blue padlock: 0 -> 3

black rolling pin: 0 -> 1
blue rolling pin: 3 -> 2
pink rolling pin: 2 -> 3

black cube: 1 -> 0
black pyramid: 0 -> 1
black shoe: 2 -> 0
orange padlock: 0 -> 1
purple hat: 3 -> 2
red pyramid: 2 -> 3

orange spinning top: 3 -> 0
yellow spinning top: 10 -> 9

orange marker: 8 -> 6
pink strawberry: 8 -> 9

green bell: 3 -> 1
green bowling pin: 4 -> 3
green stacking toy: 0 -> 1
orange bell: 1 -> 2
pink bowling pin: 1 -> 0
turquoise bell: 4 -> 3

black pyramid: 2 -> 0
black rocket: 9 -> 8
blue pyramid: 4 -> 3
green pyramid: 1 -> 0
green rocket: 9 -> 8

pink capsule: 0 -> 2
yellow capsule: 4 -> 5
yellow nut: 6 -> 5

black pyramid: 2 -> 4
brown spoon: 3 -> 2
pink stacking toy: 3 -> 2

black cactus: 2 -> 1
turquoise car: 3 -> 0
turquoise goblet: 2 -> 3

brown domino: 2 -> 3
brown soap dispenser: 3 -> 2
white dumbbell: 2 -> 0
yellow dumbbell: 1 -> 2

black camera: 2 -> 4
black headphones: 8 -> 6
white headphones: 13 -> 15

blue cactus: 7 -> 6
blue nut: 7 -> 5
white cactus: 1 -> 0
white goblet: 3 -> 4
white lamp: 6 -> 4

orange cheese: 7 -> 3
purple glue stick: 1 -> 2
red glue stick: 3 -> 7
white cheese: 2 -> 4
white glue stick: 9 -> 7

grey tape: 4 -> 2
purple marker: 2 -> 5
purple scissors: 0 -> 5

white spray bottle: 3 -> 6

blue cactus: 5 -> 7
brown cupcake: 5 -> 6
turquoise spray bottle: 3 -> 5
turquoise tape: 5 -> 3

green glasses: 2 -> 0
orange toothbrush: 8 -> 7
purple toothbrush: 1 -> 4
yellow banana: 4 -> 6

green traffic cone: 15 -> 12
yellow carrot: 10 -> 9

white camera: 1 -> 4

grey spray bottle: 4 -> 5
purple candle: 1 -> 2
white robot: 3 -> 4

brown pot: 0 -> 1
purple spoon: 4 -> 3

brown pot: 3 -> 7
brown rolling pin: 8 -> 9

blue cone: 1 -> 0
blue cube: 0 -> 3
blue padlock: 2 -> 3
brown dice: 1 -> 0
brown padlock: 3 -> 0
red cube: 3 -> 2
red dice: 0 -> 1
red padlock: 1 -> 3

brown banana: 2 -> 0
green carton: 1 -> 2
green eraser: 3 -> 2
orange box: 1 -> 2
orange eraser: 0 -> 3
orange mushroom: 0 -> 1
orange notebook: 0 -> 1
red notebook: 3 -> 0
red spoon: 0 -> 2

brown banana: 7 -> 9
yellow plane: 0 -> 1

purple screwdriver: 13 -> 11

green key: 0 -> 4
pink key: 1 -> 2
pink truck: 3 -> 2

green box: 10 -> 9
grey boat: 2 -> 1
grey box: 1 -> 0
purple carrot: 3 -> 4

********************

* Your goal *
Exact duplication is required for the lines above, from the line that contains "purple scissors: 0 -> 5" to the line that contains "orange eraser: 0 -> 3", inclusive; omit all others.

* Answer to this problem *
purple scissors: 0 -> 5

white spray bottle: 3 -> 6

blue cactus: 5 -> 7
brown cupcake: 5 -> 6
turquoise spray bottle: 3 -> 5
turquoise tape: 5 -> 3

green glasses: 2 -> 0
orange toothbrush: 8 -> 7
purple toothbrush: 1 -> 4
yellow banana: 4 -> 6

green traffic cone: 15 -> 12
yellow carrot: 10 -> 9

white camera: 1 -> 4

grey spray bottle: 4 -> 5
purple candle: 1 -> 2
white robot: 3 -> 4

brown pot: 0 -> 1
purple spoon: 4 -> 3

brown pot: 3 -> 7
brown rolling pin: 8 -> 9

blue cone: 1 -> 0
blue cube: 0 -> 3
blue padlock: 2 -> 3
brown dice: 1 -> 0
brown padlock: 3 -> 0
red cube: 3 -> 2
red dice: 0 -> 1
red padlock: 1 -> 3

brown banana: 2 -> 0
green carton: 1 -> 2
green eraser: 3 -> 2
orange box: 1 -> 2
orange eraser: 0 -> 3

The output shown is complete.